In the entries below, find the line with "(529, 134) = (778, 225): none -> black lamp" and the line with "(411, 391) = (408, 273): grey". Return those two lines and all lines between them, exactly.

[Opening RECORDS PROVIDED section]

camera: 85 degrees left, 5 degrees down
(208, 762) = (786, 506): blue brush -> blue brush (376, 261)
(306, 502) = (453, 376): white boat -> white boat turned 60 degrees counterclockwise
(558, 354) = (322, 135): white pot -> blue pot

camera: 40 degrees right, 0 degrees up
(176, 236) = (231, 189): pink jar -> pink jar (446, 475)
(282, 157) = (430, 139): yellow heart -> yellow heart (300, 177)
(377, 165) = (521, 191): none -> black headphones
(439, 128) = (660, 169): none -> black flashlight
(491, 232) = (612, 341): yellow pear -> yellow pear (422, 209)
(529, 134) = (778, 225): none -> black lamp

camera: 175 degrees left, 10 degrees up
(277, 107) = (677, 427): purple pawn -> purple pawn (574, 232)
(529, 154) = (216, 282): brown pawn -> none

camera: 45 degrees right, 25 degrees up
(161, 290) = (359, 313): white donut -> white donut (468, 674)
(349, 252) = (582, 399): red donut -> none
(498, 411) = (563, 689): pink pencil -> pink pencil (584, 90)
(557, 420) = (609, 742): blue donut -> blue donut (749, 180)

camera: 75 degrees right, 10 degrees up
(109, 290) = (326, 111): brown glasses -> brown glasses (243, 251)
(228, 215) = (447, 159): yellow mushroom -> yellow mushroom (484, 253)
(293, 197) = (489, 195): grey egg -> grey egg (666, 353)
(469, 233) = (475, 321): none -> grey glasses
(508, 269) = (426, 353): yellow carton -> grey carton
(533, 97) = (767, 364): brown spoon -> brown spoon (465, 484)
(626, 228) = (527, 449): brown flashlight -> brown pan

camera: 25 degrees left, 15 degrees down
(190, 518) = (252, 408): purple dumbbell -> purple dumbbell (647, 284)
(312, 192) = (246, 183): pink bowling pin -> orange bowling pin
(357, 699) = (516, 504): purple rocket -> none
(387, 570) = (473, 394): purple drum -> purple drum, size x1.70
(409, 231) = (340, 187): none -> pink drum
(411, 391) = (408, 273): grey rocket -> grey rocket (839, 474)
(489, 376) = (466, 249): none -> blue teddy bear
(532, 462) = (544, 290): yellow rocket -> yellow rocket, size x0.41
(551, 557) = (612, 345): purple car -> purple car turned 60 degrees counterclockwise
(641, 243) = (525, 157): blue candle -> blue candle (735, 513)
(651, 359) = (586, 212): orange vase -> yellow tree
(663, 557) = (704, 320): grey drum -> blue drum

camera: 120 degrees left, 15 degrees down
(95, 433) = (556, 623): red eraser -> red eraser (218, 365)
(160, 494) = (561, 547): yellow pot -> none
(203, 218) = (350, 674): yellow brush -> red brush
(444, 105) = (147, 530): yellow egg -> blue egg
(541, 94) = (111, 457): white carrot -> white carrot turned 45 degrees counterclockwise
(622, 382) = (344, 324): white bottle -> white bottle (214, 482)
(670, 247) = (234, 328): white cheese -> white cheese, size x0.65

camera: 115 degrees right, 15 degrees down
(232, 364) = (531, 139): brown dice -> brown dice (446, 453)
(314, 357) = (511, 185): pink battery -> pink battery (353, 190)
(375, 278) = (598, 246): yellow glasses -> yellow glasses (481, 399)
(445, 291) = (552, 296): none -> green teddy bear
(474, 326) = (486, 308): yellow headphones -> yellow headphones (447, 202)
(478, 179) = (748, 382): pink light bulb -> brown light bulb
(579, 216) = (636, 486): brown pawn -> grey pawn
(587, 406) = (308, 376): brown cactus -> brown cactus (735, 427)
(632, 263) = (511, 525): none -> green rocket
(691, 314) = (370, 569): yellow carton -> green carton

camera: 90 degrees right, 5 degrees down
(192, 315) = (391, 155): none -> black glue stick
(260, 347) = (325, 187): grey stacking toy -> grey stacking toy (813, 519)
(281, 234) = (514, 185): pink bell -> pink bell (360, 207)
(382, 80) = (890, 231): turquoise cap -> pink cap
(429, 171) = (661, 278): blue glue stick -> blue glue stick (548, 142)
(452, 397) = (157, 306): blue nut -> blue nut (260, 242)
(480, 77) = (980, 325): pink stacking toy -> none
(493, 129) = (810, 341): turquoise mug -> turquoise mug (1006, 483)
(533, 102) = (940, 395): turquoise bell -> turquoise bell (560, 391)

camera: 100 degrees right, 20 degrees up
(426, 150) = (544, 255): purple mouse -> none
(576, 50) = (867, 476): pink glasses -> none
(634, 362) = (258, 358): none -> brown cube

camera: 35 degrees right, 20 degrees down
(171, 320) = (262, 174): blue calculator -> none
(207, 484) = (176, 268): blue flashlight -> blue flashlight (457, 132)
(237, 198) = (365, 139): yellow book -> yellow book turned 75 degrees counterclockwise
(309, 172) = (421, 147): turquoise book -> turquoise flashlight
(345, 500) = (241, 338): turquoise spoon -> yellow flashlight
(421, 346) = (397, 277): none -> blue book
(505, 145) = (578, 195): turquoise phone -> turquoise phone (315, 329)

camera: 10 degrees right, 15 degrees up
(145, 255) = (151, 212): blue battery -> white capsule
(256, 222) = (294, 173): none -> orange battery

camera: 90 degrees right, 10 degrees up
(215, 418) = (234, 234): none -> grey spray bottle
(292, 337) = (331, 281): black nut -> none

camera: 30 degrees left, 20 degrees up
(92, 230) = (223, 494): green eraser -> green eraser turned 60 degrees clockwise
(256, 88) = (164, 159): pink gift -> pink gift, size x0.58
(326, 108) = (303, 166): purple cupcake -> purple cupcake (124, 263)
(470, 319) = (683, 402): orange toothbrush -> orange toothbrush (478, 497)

[Closing RECORDS PROVIDED section]

> [SOLUTION BELOW]
(529, 134) = (778, 225): none -> black lamp

camera: 175 degrees left, 10 degrees up
(277, 107) = (677, 427): purple pawn -> purple pawn (574, 232)
(529, 154) = (216, 282): brown pawn -> none

camera: 45 degrees right, 25 degrees up
(161, 290) = (359, 313): white donut -> white donut (468, 674)
(349, 252) = (582, 399): red donut -> none
(498, 411) = (563, 689): pink pencil -> pink pencil (584, 90)
(557, 420) = (609, 742): blue donut -> blue donut (749, 180)

camera: 75 degrees right, 10 degrees up
(109, 290) = (326, 111): brown glasses -> brown glasses (243, 251)
(228, 215) = (447, 159): yellow mushroom -> yellow mushroom (484, 253)
(293, 197) = (489, 195): grey egg -> grey egg (666, 353)
(469, 233) = (475, 321): none -> grey glasses
(508, 269) = (426, 353): yellow carton -> grey carton
(533, 97) = (767, 364): brown spoon -> brown spoon (465, 484)
(626, 228) = (527, 449): brown flashlight -> brown pan

camera: 25 degrees left, 15 degrees down
(190, 518) = (252, 408): purple dumbbell -> purple dumbbell (647, 284)
(312, 192) = (246, 183): pink bowling pin -> orange bowling pin
(357, 699) = (516, 504): purple rocket -> none
(387, 570) = (473, 394): purple drum -> purple drum, size x1.70
(409, 231) = (340, 187): none -> pink drum
(411, 391) = (408, 273): grey rocket -> grey rocket (839, 474)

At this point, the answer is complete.